### PROBLEM DESCRIPTION
Leave the pictures behind and reproduce every line of the listing exactly.

### COLLECTED MATERIAL
#####
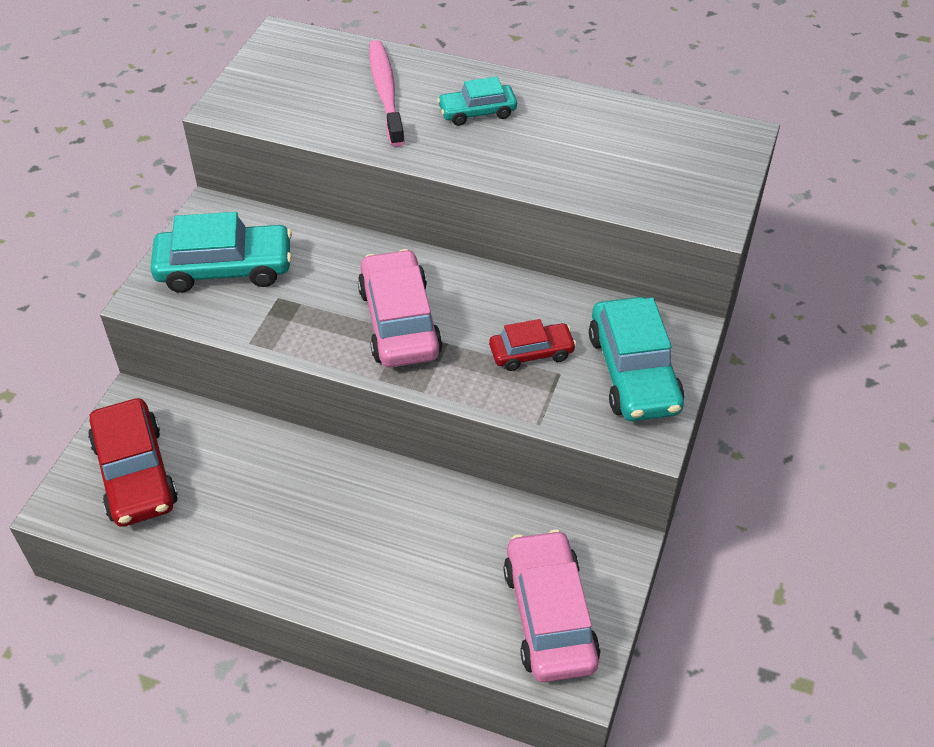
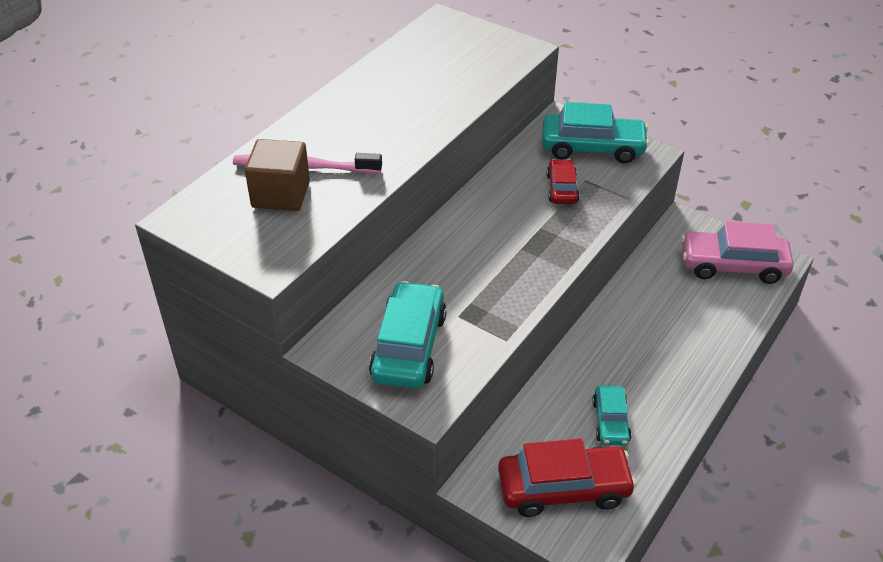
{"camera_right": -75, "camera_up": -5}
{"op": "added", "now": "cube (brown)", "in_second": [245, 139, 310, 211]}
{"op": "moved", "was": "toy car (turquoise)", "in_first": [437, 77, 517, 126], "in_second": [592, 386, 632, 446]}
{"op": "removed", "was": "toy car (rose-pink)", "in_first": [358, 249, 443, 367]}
#####
### EXERCISE SOLUTION
{"camera_right": -75, "camera_up": -5}
{"op": "added", "now": "cube (brown)", "in_second": [245, 139, 310, 211]}
{"op": "moved", "was": "toy car (turquoise)", "in_first": [437, 77, 517, 126], "in_second": [592, 386, 632, 446]}
{"op": "removed", "was": "toy car (rose-pink)", "in_first": [358, 249, 443, 367]}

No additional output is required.